**Exercise materials**
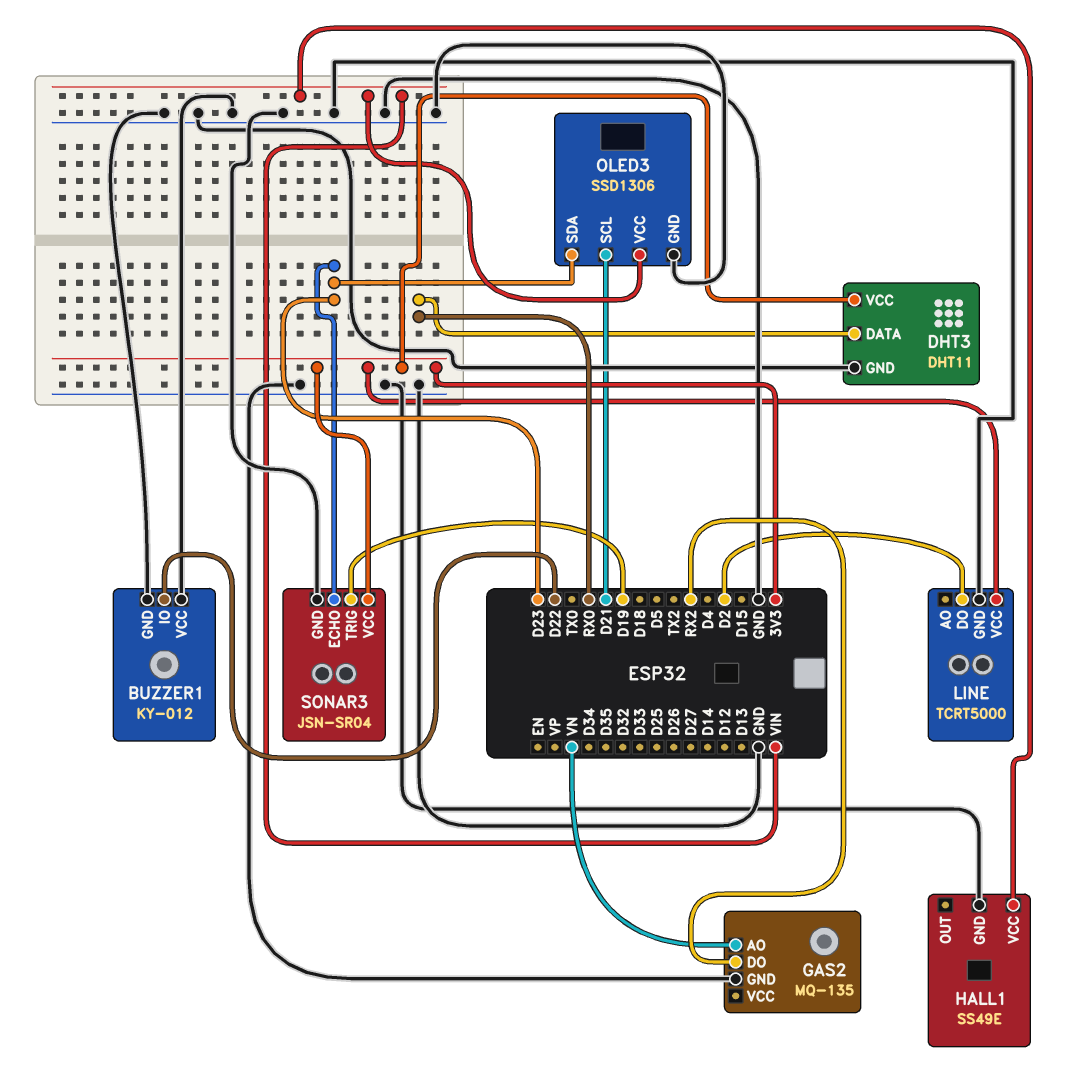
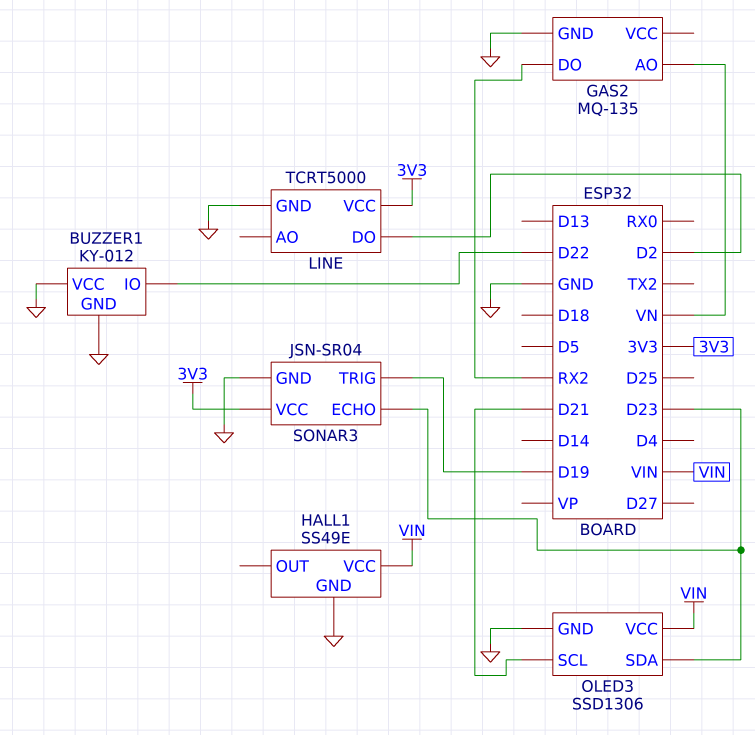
DHT3: DHT11 -> none
DHT3 pin DATA: RX0 -> none
DHT3 pin GND: GND -> none
DHT3 pin VCC: 3V3 -> none

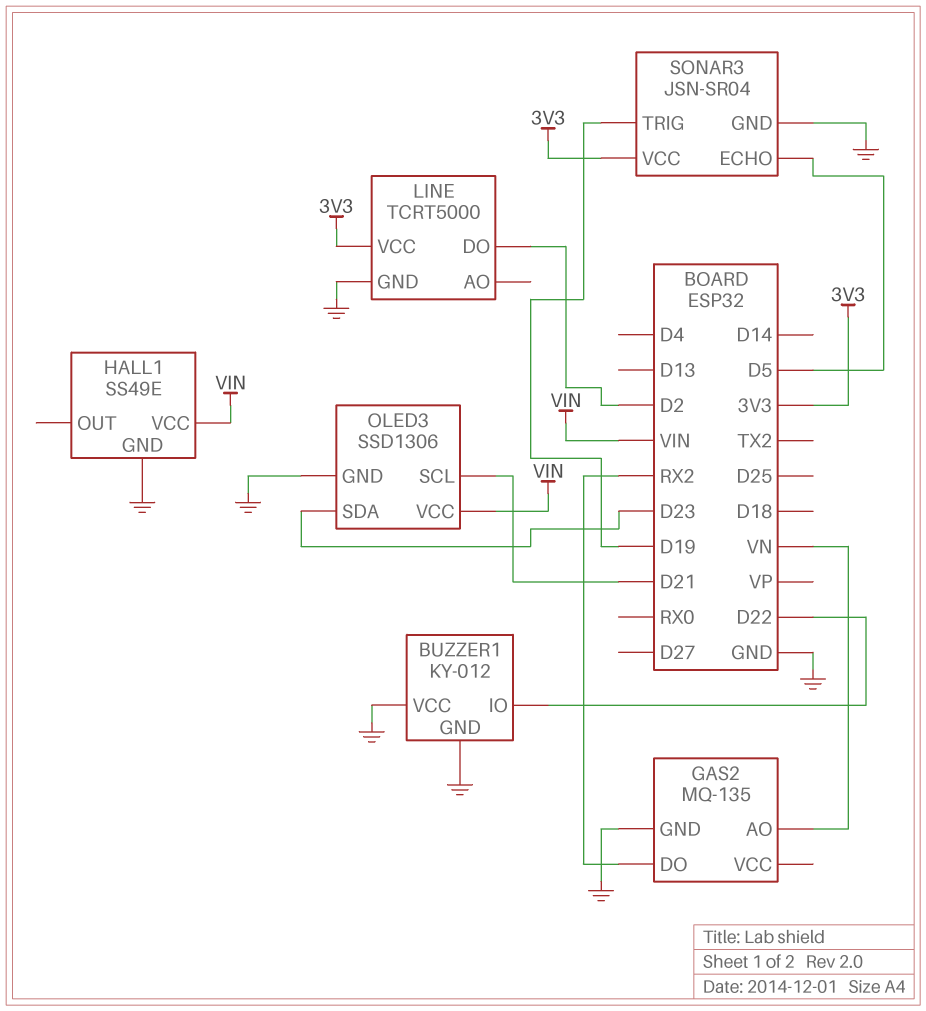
SONAR3 pin ECHO: D23 -> D5

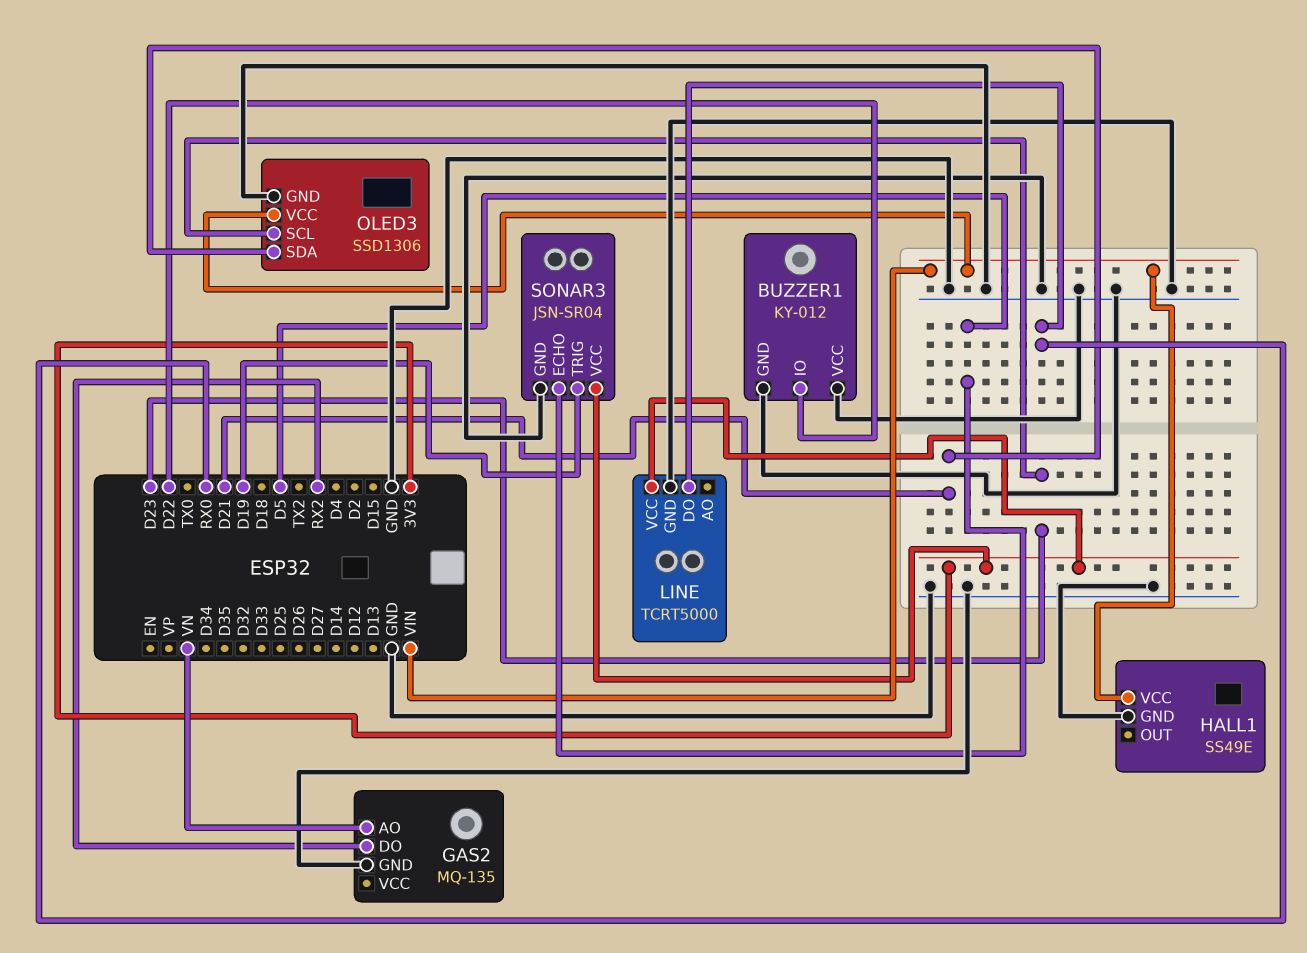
LINE pin DO: D2 -> RX0
OLED3 pin SCL: D21 -> D23
OLED3 pin SDA: D23 -> D21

**Task item**
Your copy should consist only of the lines from the one containing "DHT3 pin GND: GND -> none" through the last line of the entries above, reproduced exactly, without pictures.

**Answer section**
DHT3 pin GND: GND -> none
DHT3 pin VCC: 3V3 -> none

SONAR3 pin ECHO: D23 -> D5

LINE pin DO: D2 -> RX0
OLED3 pin SCL: D21 -> D23
OLED3 pin SDA: D23 -> D21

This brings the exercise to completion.